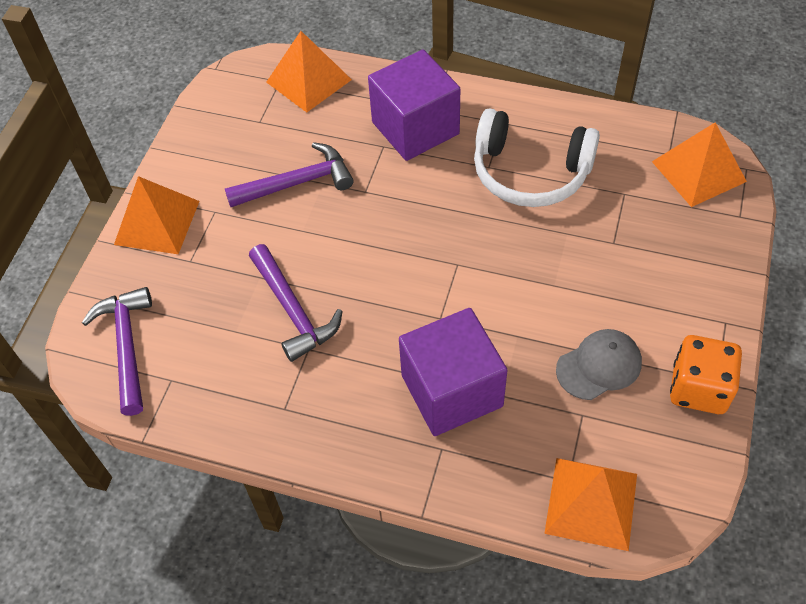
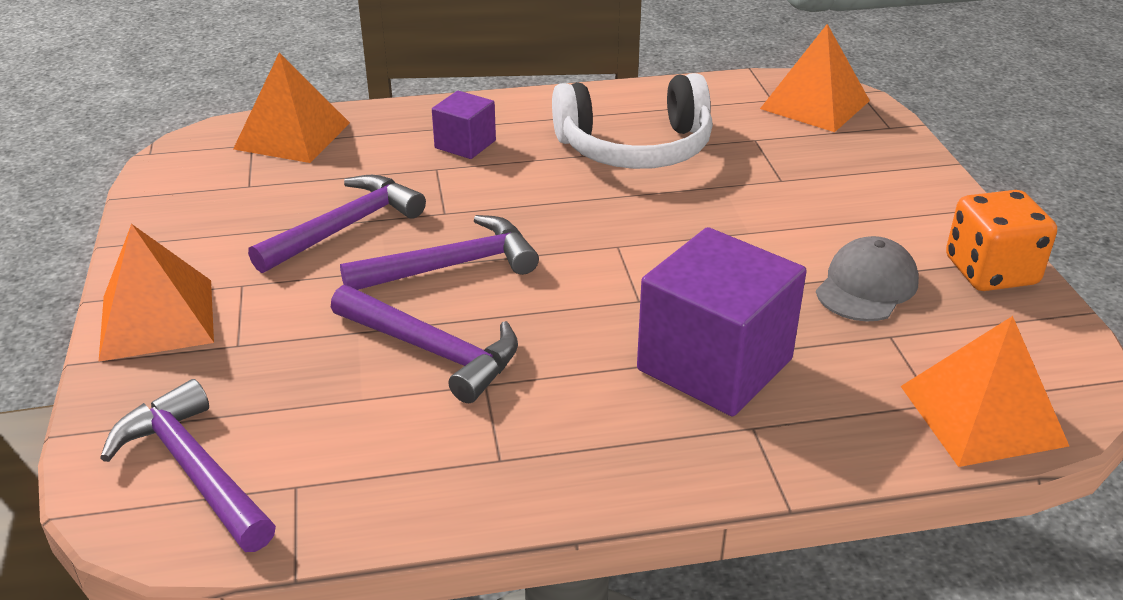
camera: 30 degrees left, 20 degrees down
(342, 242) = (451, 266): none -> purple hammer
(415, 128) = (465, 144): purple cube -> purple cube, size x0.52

### WORK TASK
Copy out each line of the listing that holds "purple".

### RESULT BELOW
(342, 242) = (451, 266): none -> purple hammer
(415, 128) = (465, 144): purple cube -> purple cube, size x0.52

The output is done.